[Itemized modification records]
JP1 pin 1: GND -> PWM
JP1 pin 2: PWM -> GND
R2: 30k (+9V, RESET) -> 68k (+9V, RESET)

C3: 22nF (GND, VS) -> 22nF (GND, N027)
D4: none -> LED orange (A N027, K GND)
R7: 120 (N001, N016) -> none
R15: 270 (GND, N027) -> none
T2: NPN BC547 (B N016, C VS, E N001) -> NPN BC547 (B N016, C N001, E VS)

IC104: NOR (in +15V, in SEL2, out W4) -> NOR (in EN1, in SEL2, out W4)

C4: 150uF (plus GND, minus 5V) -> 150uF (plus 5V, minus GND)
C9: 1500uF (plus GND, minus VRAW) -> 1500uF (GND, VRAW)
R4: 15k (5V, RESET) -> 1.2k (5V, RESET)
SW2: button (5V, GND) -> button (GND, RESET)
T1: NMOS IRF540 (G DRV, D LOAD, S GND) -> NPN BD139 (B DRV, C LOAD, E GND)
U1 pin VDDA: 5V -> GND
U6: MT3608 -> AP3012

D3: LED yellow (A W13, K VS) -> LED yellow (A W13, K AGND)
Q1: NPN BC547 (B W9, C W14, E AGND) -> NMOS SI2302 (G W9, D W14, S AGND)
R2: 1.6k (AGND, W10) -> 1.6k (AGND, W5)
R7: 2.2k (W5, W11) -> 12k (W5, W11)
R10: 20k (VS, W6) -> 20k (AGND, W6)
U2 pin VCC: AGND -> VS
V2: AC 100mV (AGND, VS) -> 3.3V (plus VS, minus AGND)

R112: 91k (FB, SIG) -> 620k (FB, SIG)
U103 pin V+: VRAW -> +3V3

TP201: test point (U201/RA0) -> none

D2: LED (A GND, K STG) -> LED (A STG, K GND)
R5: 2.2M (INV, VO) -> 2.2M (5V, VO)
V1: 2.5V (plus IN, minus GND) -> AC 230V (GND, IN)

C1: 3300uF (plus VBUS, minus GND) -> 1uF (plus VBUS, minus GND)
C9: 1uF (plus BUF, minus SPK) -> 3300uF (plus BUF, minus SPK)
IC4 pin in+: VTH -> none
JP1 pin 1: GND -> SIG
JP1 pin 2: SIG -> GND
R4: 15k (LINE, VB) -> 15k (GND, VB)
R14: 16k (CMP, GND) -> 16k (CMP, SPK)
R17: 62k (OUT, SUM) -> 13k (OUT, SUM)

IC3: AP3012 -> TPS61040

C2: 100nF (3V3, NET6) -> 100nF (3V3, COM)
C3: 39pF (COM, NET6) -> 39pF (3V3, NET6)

*WHAT THE TASK REQUIRES:* Return the entries exactly through the "R4: 15k (5V, RESET) -> 1.2k (5V, RESET)" line.

*YOUR SOLUTION:*
JP1 pin 1: GND -> PWM
JP1 pin 2: PWM -> GND
R2: 30k (+9V, RESET) -> 68k (+9V, RESET)

C3: 22nF (GND, VS) -> 22nF (GND, N027)
D4: none -> LED orange (A N027, K GND)
R7: 120 (N001, N016) -> none
R15: 270 (GND, N027) -> none
T2: NPN BC547 (B N016, C VS, E N001) -> NPN BC547 (B N016, C N001, E VS)

IC104: NOR (in +15V, in SEL2, out W4) -> NOR (in EN1, in SEL2, out W4)

C4: 150uF (plus GND, minus 5V) -> 150uF (plus 5V, minus GND)
C9: 1500uF (plus GND, minus VRAW) -> 1500uF (GND, VRAW)
R4: 15k (5V, RESET) -> 1.2k (5V, RESET)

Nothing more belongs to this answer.